#### WHAT TO PRODUCE
Could you return all of the entries word for word, minus any pictures?
----- SUPPLIED INFORMATION -----
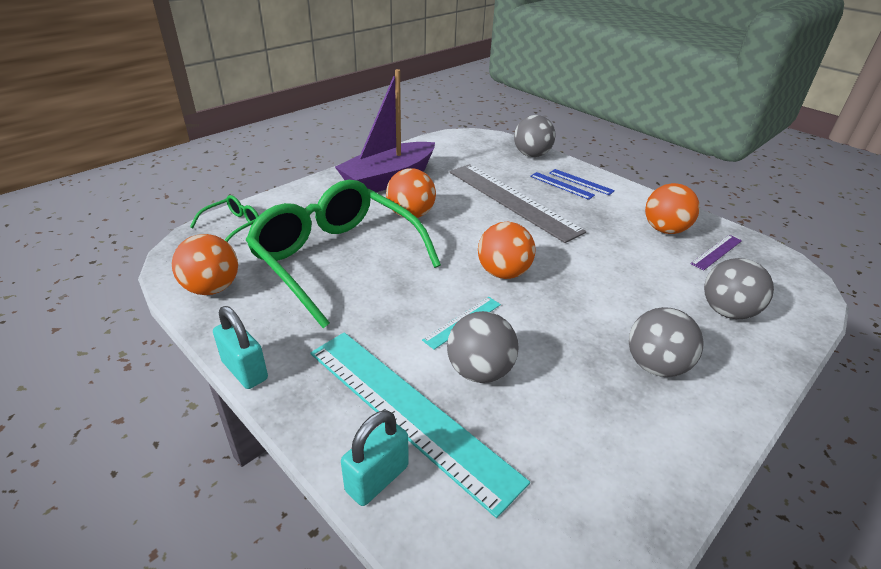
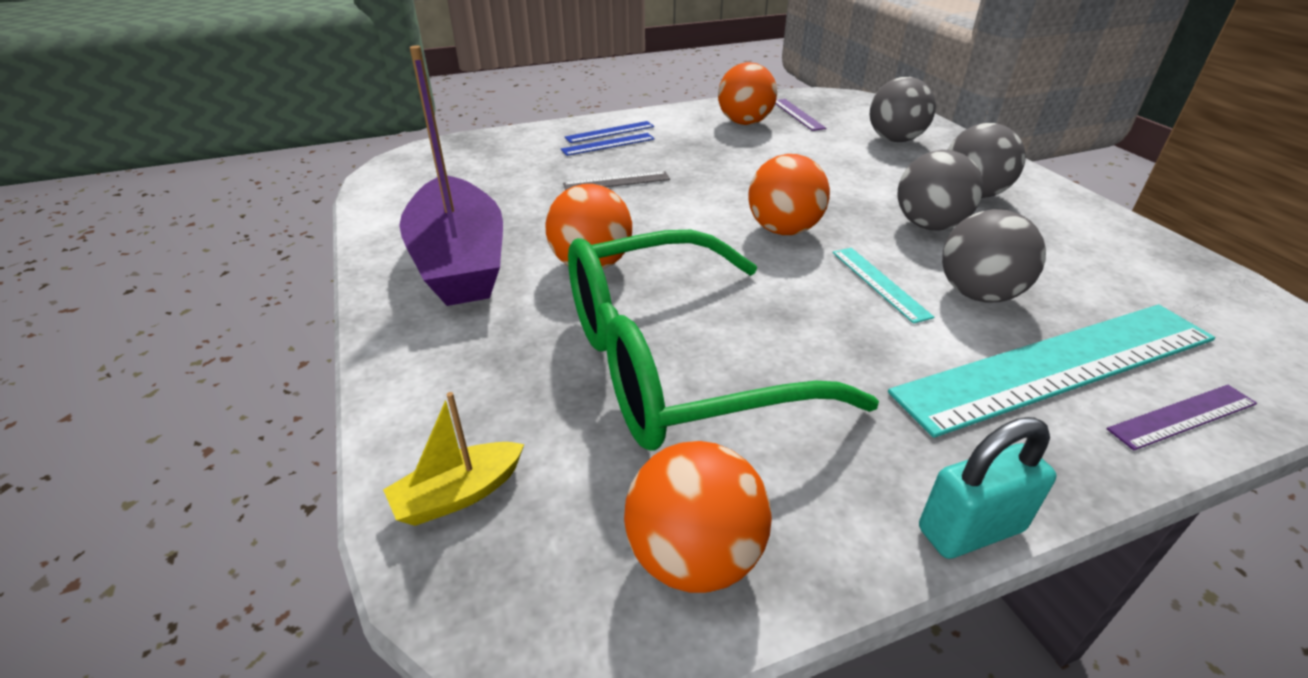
camera: 65 degrees left, 0 degrees up
(233, 226) = (459, 494): green glasses -> yellow boat
(377, 478) = (1182, 416): turquoise padlock -> purple ruler
(512, 200) = (616, 182): grey ruler -> grey ruler, size x0.43
(531, 155) = (510, 140): grey ball -> grey ball (929, 225)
-----
#### RESPONSE
camera: 65 degrees left, 0 degrees up
(233, 226) = (459, 494): green glasses -> yellow boat
(377, 478) = (1182, 416): turquoise padlock -> purple ruler
(512, 200) = (616, 182): grey ruler -> grey ruler, size x0.43
(531, 155) = (510, 140): grey ball -> grey ball (929, 225)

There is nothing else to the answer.